» Exercise
Extract from the entries below, exactly as given, only the lines from the line containing "yellow ring: 12 -> 13" to the line containing "grey spoon: 3 -> 5", both lines included.

--- Data for analysis Enclosed Below ---

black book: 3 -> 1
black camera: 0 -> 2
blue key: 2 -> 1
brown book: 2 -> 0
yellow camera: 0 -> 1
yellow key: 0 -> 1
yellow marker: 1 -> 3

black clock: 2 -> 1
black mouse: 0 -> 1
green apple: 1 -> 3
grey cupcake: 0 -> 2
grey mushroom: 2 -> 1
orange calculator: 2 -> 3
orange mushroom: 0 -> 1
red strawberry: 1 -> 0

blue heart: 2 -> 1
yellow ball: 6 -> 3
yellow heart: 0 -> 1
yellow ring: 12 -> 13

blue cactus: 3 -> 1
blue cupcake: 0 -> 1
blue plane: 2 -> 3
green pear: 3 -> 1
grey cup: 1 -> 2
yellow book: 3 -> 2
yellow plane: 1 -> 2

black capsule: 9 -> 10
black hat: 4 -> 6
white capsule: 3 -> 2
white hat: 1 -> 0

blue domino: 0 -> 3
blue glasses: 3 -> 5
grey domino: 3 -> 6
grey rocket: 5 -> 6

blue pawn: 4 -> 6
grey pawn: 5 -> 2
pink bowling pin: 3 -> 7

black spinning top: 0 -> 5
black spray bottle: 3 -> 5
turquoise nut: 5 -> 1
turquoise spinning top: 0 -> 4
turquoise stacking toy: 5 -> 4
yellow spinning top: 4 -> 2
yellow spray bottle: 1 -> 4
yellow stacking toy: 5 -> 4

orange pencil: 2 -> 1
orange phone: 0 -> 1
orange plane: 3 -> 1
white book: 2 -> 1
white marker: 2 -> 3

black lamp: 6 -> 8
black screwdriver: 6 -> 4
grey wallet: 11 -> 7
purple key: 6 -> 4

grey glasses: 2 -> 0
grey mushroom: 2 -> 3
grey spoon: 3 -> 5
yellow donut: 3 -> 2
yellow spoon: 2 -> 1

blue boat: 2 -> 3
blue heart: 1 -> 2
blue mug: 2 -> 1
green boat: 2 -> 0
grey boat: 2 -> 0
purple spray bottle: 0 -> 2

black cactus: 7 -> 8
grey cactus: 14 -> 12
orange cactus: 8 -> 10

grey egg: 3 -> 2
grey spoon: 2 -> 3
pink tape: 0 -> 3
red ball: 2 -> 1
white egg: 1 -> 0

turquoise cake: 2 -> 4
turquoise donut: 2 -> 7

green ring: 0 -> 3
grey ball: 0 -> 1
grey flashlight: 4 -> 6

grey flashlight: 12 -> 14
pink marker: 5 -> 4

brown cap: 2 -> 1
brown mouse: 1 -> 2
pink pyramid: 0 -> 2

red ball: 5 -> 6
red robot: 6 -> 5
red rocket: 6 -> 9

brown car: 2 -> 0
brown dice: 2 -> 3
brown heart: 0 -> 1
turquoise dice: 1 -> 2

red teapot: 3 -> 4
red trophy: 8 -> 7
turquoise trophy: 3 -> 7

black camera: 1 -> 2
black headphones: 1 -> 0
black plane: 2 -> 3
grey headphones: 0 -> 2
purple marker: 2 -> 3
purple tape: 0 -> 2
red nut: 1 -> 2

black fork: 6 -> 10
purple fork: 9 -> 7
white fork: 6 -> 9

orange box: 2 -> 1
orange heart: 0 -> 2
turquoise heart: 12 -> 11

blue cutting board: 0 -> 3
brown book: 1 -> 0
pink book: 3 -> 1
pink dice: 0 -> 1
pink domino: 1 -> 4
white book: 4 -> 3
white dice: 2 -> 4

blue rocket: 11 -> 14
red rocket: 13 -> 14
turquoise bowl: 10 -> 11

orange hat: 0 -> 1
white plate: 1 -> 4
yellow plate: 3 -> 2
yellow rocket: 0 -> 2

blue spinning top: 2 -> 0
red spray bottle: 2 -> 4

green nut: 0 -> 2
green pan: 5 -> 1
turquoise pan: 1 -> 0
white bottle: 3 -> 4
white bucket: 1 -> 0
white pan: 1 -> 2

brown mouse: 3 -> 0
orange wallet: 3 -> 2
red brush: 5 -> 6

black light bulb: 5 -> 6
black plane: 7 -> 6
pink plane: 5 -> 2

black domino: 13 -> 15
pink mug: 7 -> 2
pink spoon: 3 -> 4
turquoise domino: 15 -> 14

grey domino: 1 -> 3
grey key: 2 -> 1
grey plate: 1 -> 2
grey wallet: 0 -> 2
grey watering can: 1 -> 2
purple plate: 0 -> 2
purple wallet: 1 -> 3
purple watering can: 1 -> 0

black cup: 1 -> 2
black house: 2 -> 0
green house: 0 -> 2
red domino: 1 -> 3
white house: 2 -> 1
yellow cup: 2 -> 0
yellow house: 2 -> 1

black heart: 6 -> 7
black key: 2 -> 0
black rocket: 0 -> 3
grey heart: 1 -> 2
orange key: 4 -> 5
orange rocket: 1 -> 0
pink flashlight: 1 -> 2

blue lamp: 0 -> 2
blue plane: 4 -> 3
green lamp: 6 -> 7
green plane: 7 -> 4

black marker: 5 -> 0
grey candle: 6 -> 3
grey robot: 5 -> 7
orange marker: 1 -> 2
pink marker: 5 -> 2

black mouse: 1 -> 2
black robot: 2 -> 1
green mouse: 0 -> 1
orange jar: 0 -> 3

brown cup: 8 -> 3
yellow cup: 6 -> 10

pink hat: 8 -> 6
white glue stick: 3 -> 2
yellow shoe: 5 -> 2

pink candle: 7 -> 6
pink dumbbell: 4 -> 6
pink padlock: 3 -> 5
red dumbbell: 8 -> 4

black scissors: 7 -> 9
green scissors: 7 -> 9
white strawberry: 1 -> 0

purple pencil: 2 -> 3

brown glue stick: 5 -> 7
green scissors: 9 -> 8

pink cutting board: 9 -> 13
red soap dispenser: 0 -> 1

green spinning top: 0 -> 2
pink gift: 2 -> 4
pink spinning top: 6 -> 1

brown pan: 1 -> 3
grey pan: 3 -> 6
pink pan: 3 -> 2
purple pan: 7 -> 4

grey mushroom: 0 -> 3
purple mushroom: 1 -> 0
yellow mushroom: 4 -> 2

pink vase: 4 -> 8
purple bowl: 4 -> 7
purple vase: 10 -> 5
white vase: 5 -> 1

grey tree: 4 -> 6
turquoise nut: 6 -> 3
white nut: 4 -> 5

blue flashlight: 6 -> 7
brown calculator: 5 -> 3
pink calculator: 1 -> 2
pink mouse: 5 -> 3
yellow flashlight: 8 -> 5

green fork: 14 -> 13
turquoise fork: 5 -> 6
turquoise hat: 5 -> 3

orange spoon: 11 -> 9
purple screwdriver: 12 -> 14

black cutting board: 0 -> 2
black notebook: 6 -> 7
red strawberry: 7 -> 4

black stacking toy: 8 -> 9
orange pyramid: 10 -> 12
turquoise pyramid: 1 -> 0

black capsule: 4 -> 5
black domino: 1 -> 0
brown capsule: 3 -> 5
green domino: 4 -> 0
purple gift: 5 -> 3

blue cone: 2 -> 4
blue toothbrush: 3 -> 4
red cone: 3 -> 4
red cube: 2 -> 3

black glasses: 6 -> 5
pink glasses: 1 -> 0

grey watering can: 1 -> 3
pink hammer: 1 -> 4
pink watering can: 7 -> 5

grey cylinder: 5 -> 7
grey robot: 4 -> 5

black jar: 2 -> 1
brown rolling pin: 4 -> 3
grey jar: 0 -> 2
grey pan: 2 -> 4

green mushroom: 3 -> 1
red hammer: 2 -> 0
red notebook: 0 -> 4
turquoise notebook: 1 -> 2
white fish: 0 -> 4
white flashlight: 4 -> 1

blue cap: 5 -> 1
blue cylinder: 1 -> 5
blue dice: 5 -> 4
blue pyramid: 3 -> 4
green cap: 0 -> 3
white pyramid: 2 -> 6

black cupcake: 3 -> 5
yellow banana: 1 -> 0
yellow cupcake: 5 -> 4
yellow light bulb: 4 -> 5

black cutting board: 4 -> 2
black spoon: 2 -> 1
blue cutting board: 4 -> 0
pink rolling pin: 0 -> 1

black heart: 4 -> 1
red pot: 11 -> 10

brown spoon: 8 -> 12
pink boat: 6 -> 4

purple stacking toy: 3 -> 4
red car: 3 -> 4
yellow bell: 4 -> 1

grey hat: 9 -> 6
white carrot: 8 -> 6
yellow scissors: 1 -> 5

--- End of Enclosed Data for analysis ---

» Result of this exercise
yellow ring: 12 -> 13

blue cactus: 3 -> 1
blue cupcake: 0 -> 1
blue plane: 2 -> 3
green pear: 3 -> 1
grey cup: 1 -> 2
yellow book: 3 -> 2
yellow plane: 1 -> 2

black capsule: 9 -> 10
black hat: 4 -> 6
white capsule: 3 -> 2
white hat: 1 -> 0

blue domino: 0 -> 3
blue glasses: 3 -> 5
grey domino: 3 -> 6
grey rocket: 5 -> 6

blue pawn: 4 -> 6
grey pawn: 5 -> 2
pink bowling pin: 3 -> 7

black spinning top: 0 -> 5
black spray bottle: 3 -> 5
turquoise nut: 5 -> 1
turquoise spinning top: 0 -> 4
turquoise stacking toy: 5 -> 4
yellow spinning top: 4 -> 2
yellow spray bottle: 1 -> 4
yellow stacking toy: 5 -> 4

orange pencil: 2 -> 1
orange phone: 0 -> 1
orange plane: 3 -> 1
white book: 2 -> 1
white marker: 2 -> 3

black lamp: 6 -> 8
black screwdriver: 6 -> 4
grey wallet: 11 -> 7
purple key: 6 -> 4

grey glasses: 2 -> 0
grey mushroom: 2 -> 3
grey spoon: 3 -> 5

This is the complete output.